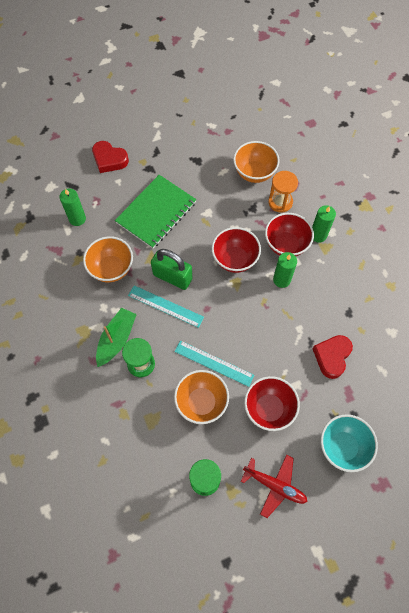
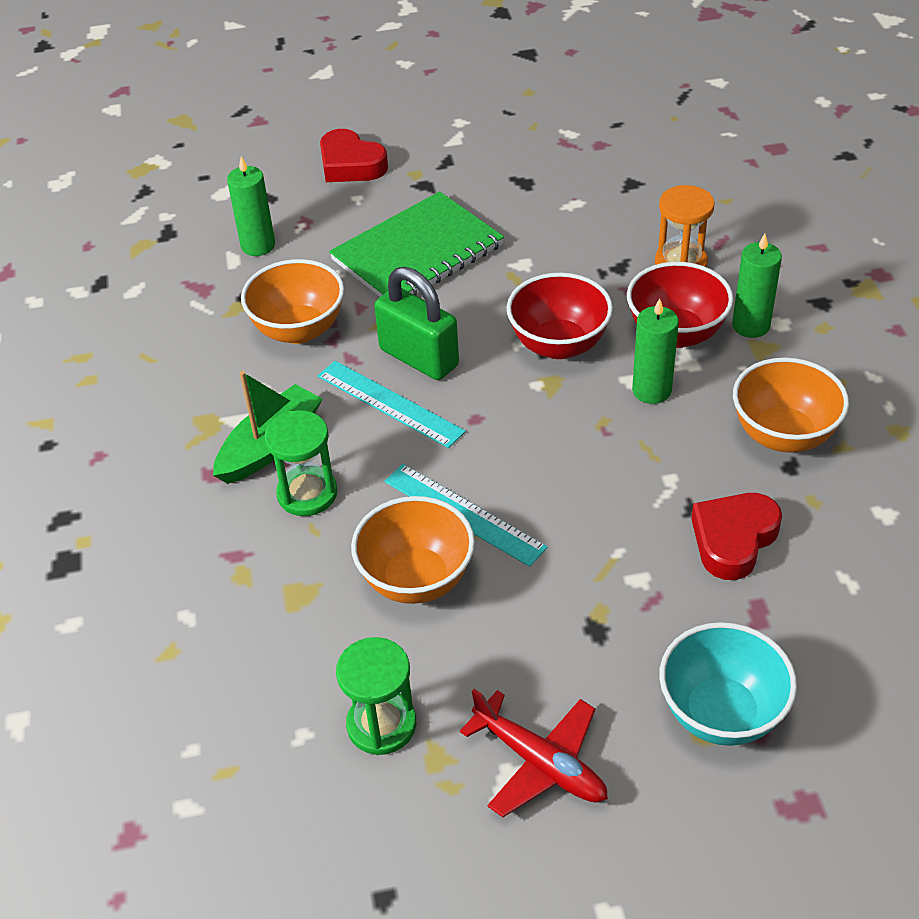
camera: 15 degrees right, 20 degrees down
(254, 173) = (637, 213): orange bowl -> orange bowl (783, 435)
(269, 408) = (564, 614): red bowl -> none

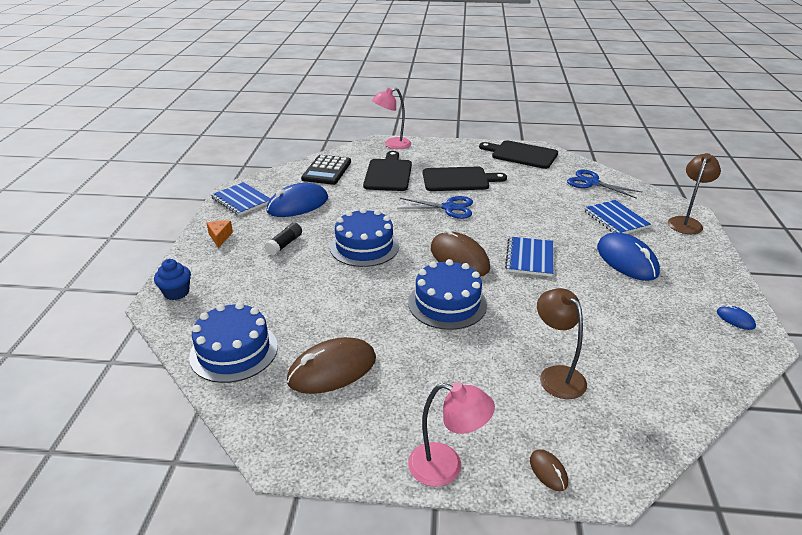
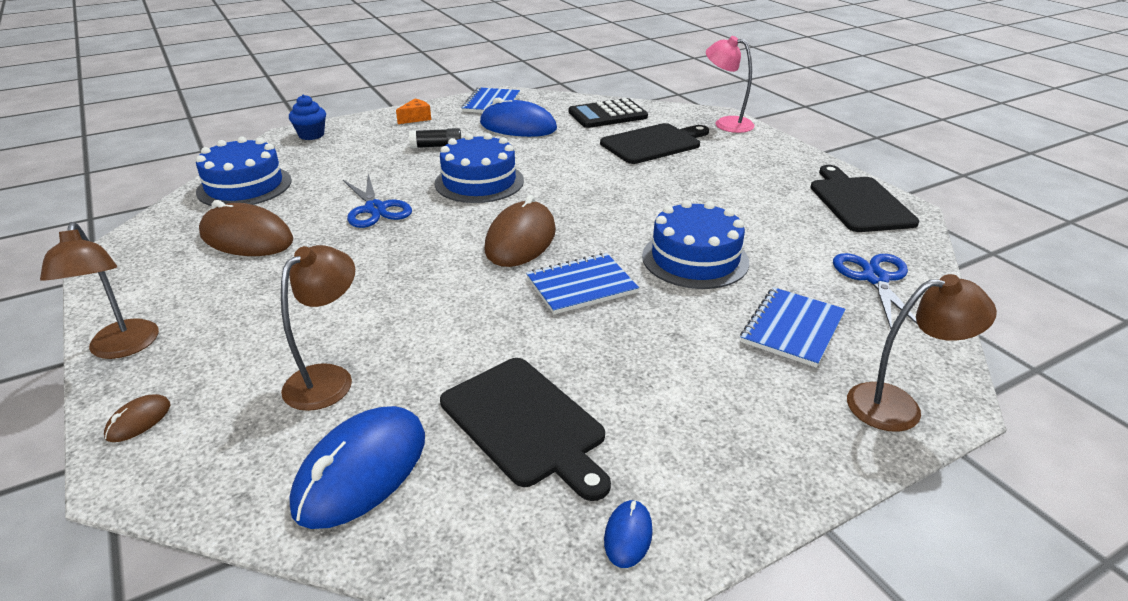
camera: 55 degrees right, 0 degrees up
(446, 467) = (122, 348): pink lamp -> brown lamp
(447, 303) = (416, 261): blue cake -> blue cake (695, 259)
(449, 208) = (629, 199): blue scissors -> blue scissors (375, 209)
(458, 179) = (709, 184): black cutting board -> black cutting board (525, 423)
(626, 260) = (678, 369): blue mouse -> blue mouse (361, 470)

(The task): Reproduce each entry exactly as written, but leave out the images.

(Result of the exercise):
camera: 15 degrees right, 20 degrees down
(254, 173) = (637, 213): orange bowl -> orange bowl (783, 435)
(269, 408) = (564, 614): red bowl -> none

camera: 55 degrees right, 0 degrees up
(446, 467) = (122, 348): pink lamp -> brown lamp
(447, 303) = (416, 261): blue cake -> blue cake (695, 259)
(449, 208) = (629, 199): blue scissors -> blue scissors (375, 209)
(458, 179) = (709, 184): black cutting board -> black cutting board (525, 423)
(626, 260) = (678, 369): blue mouse -> blue mouse (361, 470)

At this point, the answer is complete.